Content starts

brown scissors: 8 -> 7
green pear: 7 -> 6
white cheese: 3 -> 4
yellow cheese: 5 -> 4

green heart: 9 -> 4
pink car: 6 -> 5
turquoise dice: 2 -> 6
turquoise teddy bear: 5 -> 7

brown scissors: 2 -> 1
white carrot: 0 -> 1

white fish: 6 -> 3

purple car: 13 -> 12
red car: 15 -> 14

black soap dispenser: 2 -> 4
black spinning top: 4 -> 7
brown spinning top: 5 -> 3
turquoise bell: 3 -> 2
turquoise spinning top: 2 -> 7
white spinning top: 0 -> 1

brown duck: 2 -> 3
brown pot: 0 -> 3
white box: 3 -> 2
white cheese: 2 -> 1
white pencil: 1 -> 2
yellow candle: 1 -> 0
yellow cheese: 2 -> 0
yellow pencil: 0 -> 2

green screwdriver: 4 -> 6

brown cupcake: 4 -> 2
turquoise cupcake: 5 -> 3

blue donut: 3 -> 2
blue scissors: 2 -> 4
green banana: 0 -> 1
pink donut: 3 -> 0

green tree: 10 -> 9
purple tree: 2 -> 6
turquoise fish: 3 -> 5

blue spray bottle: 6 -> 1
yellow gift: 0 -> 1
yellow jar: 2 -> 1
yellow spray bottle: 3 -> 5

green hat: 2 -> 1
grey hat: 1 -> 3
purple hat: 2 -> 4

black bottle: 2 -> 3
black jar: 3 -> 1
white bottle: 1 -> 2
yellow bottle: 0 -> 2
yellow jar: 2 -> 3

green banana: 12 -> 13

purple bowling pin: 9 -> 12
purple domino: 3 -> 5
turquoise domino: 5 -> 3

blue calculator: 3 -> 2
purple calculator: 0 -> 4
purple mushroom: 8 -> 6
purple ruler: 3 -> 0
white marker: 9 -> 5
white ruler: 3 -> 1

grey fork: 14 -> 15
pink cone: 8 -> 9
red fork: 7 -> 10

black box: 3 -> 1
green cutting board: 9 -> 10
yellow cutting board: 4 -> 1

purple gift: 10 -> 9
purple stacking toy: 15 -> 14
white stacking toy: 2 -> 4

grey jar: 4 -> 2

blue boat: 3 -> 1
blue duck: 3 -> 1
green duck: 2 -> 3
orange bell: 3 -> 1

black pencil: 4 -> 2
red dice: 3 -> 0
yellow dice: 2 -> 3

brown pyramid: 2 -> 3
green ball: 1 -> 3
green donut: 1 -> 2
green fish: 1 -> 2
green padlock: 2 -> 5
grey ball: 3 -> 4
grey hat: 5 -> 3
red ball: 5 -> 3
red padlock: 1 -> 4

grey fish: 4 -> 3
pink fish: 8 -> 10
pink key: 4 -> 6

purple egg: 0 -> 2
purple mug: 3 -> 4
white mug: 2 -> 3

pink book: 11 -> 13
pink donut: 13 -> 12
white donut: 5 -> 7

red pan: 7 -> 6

Content ends

Each record above must be transcribed exactly, and none may be skipped.

> [EXERCISE SOLUTION]:
brown scissors: 8 -> 7
green pear: 7 -> 6
white cheese: 3 -> 4
yellow cheese: 5 -> 4

green heart: 9 -> 4
pink car: 6 -> 5
turquoise dice: 2 -> 6
turquoise teddy bear: 5 -> 7

brown scissors: 2 -> 1
white carrot: 0 -> 1

white fish: 6 -> 3

purple car: 13 -> 12
red car: 15 -> 14

black soap dispenser: 2 -> 4
black spinning top: 4 -> 7
brown spinning top: 5 -> 3
turquoise bell: 3 -> 2
turquoise spinning top: 2 -> 7
white spinning top: 0 -> 1

brown duck: 2 -> 3
brown pot: 0 -> 3
white box: 3 -> 2
white cheese: 2 -> 1
white pencil: 1 -> 2
yellow candle: 1 -> 0
yellow cheese: 2 -> 0
yellow pencil: 0 -> 2

green screwdriver: 4 -> 6

brown cupcake: 4 -> 2
turquoise cupcake: 5 -> 3

blue donut: 3 -> 2
blue scissors: 2 -> 4
green banana: 0 -> 1
pink donut: 3 -> 0

green tree: 10 -> 9
purple tree: 2 -> 6
turquoise fish: 3 -> 5

blue spray bottle: 6 -> 1
yellow gift: 0 -> 1
yellow jar: 2 -> 1
yellow spray bottle: 3 -> 5

green hat: 2 -> 1
grey hat: 1 -> 3
purple hat: 2 -> 4

black bottle: 2 -> 3
black jar: 3 -> 1
white bottle: 1 -> 2
yellow bottle: 0 -> 2
yellow jar: 2 -> 3

green banana: 12 -> 13

purple bowling pin: 9 -> 12
purple domino: 3 -> 5
turquoise domino: 5 -> 3

blue calculator: 3 -> 2
purple calculator: 0 -> 4
purple mushroom: 8 -> 6
purple ruler: 3 -> 0
white marker: 9 -> 5
white ruler: 3 -> 1

grey fork: 14 -> 15
pink cone: 8 -> 9
red fork: 7 -> 10

black box: 3 -> 1
green cutting board: 9 -> 10
yellow cutting board: 4 -> 1

purple gift: 10 -> 9
purple stacking toy: 15 -> 14
white stacking toy: 2 -> 4

grey jar: 4 -> 2

blue boat: 3 -> 1
blue duck: 3 -> 1
green duck: 2 -> 3
orange bell: 3 -> 1

black pencil: 4 -> 2
red dice: 3 -> 0
yellow dice: 2 -> 3

brown pyramid: 2 -> 3
green ball: 1 -> 3
green donut: 1 -> 2
green fish: 1 -> 2
green padlock: 2 -> 5
grey ball: 3 -> 4
grey hat: 5 -> 3
red ball: 5 -> 3
red padlock: 1 -> 4

grey fish: 4 -> 3
pink fish: 8 -> 10
pink key: 4 -> 6

purple egg: 0 -> 2
purple mug: 3 -> 4
white mug: 2 -> 3

pink book: 11 -> 13
pink donut: 13 -> 12
white donut: 5 -> 7

red pan: 7 -> 6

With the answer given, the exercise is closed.